Nothing outside the range below should be printed. Output exactly the lines from the line with "(204, 307) = (495, 244): red" to the line with "(664, 272) = (395, 709): turquoise", both included.
BEGIN Exercise data
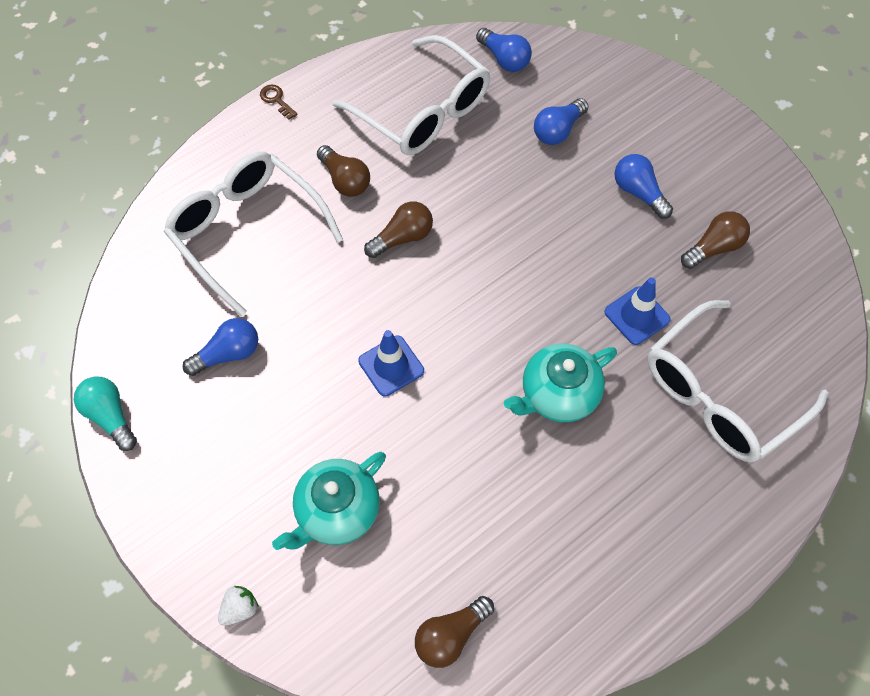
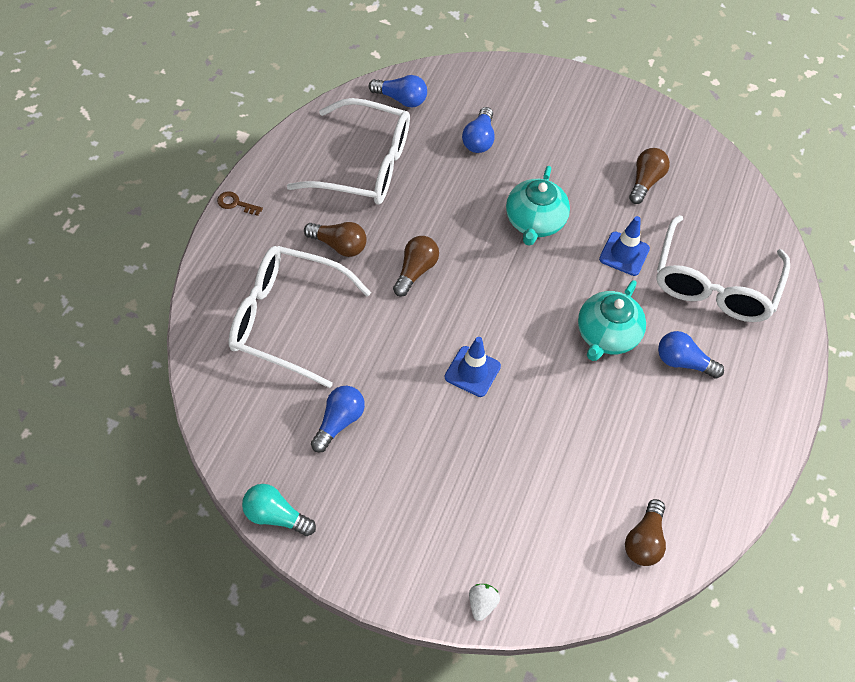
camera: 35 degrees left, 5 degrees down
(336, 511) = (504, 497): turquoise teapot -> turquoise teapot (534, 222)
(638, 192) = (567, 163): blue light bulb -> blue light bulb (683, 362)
END Exercise data
BEGIN Exercise data
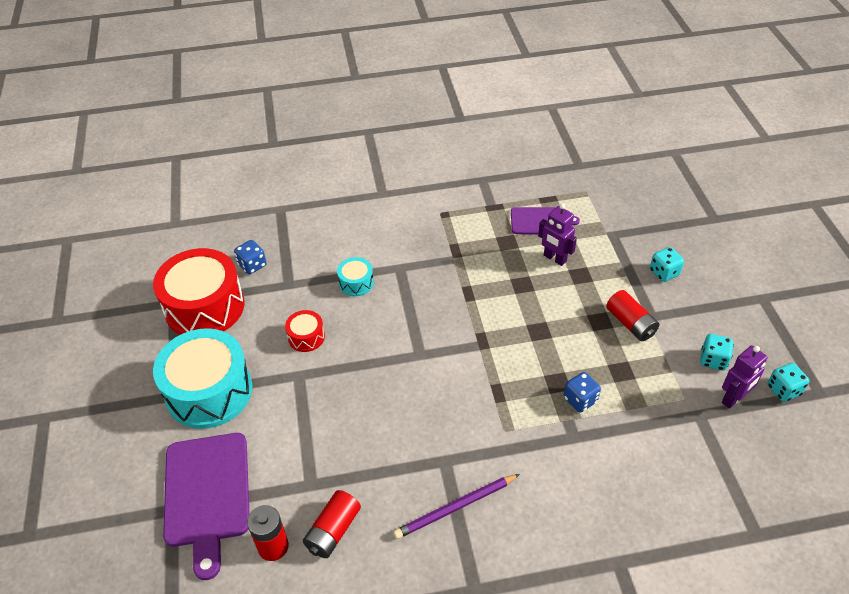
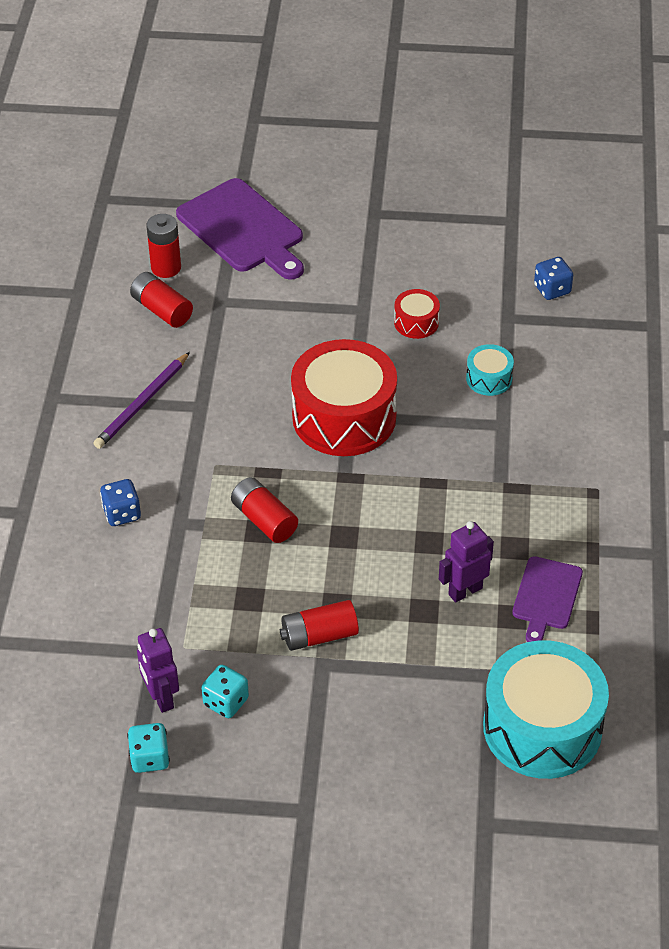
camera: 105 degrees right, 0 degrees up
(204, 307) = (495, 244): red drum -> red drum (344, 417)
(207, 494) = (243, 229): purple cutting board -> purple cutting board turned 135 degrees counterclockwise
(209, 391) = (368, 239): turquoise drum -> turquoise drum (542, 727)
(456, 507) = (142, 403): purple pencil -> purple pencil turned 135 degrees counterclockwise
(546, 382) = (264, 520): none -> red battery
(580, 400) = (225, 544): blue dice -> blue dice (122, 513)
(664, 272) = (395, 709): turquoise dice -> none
END Exercise data
_Output for this task_
(204, 307) = (495, 244): red drum -> red drum (344, 417)
(207, 494) = (243, 229): purple cutting board -> purple cutting board turned 135 degrees counterclockwise
(209, 391) = (368, 239): turquoise drum -> turquoise drum (542, 727)
(456, 507) = (142, 403): purple pencil -> purple pencil turned 135 degrees counterclockwise
(546, 382) = (264, 520): none -> red battery
(580, 400) = (225, 544): blue dice -> blue dice (122, 513)
(664, 272) = (395, 709): turquoise dice -> none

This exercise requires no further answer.